§ **SHORT EXERCISE**: Arrange every one of the records below as a numbered list, omitting any blank lines.

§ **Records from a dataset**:
------------------------------------------------------------

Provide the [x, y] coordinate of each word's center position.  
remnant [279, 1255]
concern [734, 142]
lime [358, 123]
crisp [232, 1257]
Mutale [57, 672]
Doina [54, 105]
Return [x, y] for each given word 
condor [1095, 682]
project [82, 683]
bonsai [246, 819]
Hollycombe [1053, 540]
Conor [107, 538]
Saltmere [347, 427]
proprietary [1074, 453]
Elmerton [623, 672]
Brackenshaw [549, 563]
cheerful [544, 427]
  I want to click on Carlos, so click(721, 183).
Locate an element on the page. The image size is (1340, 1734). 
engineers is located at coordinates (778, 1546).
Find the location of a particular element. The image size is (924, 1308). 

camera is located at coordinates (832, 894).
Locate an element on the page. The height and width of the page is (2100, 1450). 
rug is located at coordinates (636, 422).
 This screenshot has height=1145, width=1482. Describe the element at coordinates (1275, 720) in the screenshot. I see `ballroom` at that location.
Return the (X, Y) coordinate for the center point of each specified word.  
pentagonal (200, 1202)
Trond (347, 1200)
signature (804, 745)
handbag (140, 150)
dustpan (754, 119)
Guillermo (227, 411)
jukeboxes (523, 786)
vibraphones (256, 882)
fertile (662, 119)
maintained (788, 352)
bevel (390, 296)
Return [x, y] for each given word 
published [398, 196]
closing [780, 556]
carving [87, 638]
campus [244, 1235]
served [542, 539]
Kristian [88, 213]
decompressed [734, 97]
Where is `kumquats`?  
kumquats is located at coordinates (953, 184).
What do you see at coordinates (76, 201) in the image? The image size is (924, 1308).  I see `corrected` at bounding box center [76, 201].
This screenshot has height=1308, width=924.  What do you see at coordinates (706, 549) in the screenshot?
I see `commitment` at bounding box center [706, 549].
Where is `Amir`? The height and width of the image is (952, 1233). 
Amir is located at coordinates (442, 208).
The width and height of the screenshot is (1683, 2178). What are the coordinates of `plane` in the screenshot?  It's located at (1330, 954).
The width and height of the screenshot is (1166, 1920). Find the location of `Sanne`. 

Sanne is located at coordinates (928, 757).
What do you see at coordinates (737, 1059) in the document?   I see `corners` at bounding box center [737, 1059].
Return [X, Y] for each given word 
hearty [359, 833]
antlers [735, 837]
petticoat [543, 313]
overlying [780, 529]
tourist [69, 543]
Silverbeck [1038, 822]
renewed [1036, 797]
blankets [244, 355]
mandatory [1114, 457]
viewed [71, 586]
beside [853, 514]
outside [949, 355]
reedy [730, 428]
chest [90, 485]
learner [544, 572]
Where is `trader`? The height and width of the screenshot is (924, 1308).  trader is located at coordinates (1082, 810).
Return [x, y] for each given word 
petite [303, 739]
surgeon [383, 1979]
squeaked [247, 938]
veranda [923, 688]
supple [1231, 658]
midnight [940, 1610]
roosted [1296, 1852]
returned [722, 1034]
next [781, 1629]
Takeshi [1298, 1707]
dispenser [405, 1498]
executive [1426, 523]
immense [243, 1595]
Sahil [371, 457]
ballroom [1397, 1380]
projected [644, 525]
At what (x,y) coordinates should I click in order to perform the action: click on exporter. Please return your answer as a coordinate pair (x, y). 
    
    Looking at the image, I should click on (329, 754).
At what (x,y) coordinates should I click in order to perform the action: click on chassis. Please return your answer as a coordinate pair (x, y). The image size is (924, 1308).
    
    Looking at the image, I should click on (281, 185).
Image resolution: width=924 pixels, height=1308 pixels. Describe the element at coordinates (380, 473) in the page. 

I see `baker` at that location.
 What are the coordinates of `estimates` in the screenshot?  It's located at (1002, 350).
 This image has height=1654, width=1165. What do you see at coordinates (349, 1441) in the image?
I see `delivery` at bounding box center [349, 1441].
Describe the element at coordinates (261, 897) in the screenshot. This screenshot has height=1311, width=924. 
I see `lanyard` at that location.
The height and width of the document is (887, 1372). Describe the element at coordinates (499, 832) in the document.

------------------------------------------------------------

§ **FULL OUTPUT**:
1. Provide the [x, y] coordinate of each word's center position.  
2. remnant [279, 1255]
3. concern [734, 142]
4. lime [358, 123]
5. crisp [232, 1257]
6. Mutale [57, 672]
7. Doina [54, 105]
8. Return [x, y] for each given word 
9. condor [1095, 682]
10. project [82, 683]
11. bonsai [246, 819]
12. Hollycombe [1053, 540]
13. Conor [107, 538]
14. Saltmere [347, 427]
15. proprietary [1074, 453]
16. Elmerton [623, 672]
17. Brackenshaw [549, 563]
18. cheerful [544, 427]
19.   I want to click on Carlos, so click(721, 183).
20. Locate an element on the page. The image size is (1340, 1734). 
21. engineers is located at coordinates (778, 1546).
22. Find the location of a particular element. The image size is (924, 1308). 
23. camera is located at coordinates (832, 894).
24. Locate an element on the page. The height and width of the page is (2100, 1450). 
25. rug is located at coordinates (636, 422).
26.  This screenshot has height=1145, width=1482. Describe the element at coordinates (1275, 720) in the screenshot. I see `ballroom` at that location.
27. Return the (X, Y) coordinate for the center point of each specified word.  
28. pentagonal (200, 1202)
29. Trond (347, 1200)
30. signature (804, 745)
31. handbag (140, 150)
32. dustpan (754, 119)
33. Guillermo (227, 411)
34. jukeboxes (523, 786)
35. vibraphones (256, 882)
36. fertile (662, 119)
37. maintained (788, 352)
38. bevel (390, 296)
39. Return [x, y] for each given word 
40. published [398, 196]
41. closing [780, 556]
42. carving [87, 638]
43. campus [244, 1235]
44. served [542, 539]
45. Kristian [88, 213]
46. decompressed [734, 97]
47. Where is `kumquats`?  
48. kumquats is located at coordinates (953, 184).
49. What do you see at coordinates (76, 201) in the image? The image size is (924, 1308).  I see `corrected` at bounding box center [76, 201].
50. This screenshot has height=1308, width=924.  What do you see at coordinates (706, 549) in the screenshot?
51. I see `commitment` at bounding box center [706, 549].
52. Where is `Amir`? The height and width of the image is (952, 1233). 
53. Amir is located at coordinates (442, 208).
54. The width and height of the screenshot is (1683, 2178). What are the coordinates of `plane` in the screenshot?  It's located at (1330, 954).
55. The width and height of the screenshot is (1166, 1920). Find the location of `Sanne`. 
56. Sanne is located at coordinates (928, 757).
57. What do you see at coordinates (737, 1059) in the document?   I see `corners` at bounding box center [737, 1059].
58. Return [X, Y] for each given word 
59. hearty [359, 833]
60. antlers [735, 837]
61. petticoat [543, 313]
62. overlying [780, 529]
63. tourist [69, 543]
64. Silverbeck [1038, 822]
65. renewed [1036, 797]
66. blankets [244, 355]
67. mandatory [1114, 457]
68. viewed [71, 586]
69. beside [853, 514]
70. outside [949, 355]
71. reedy [730, 428]
72. chest [90, 485]
73. learner [544, 572]
74. Where is `trader`? The height and width of the screenshot is (924, 1308).  trader is located at coordinates (1082, 810).
75. Return [x, y] for each given word 
76. petite [303, 739]
77. surgeon [383, 1979]
78. squeaked [247, 938]
79. veranda [923, 688]
80. supple [1231, 658]
81. midnight [940, 1610]
82. roosted [1296, 1852]
83. returned [722, 1034]
84. next [781, 1629]
85. Takeshi [1298, 1707]
86. dispenser [405, 1498]
87. executive [1426, 523]
88. immense [243, 1595]
89. Sahil [371, 457]
90. ballroom [1397, 1380]
91. projected [644, 525]
92. At what (x,y) coordinates should I click in order to perform the action: click on exporter. Please return your answer as a coordinate pair (x, y). 
93.     Looking at the image, I should click on (329, 754).
94. At what (x,y) coordinates should I click in order to perform the action: click on chassis. Please return your answer as a coordinate pair (x, y). The image size is (924, 1308).
95.     Looking at the image, I should click on (281, 185).
96. Image resolution: width=924 pixels, height=1308 pixels. Describe the element at coordinates (380, 473) in the page. 
97. I see `baker` at that location.
98.  What are the coordinates of `estimates` in the screenshot?  It's located at (1002, 350).
99.  This image has height=1654, width=1165. What do you see at coordinates (349, 1441) in the image?
100. I see `delivery` at bounding box center [349, 1441].
101. Describe the element at coordinates (261, 897) in the screenshot. This screenshot has height=1311, width=924. 
102. I see `lanyard` at that location.
103. The height and width of the document is (887, 1372). Describe the element at coordinates (499, 832) in the document.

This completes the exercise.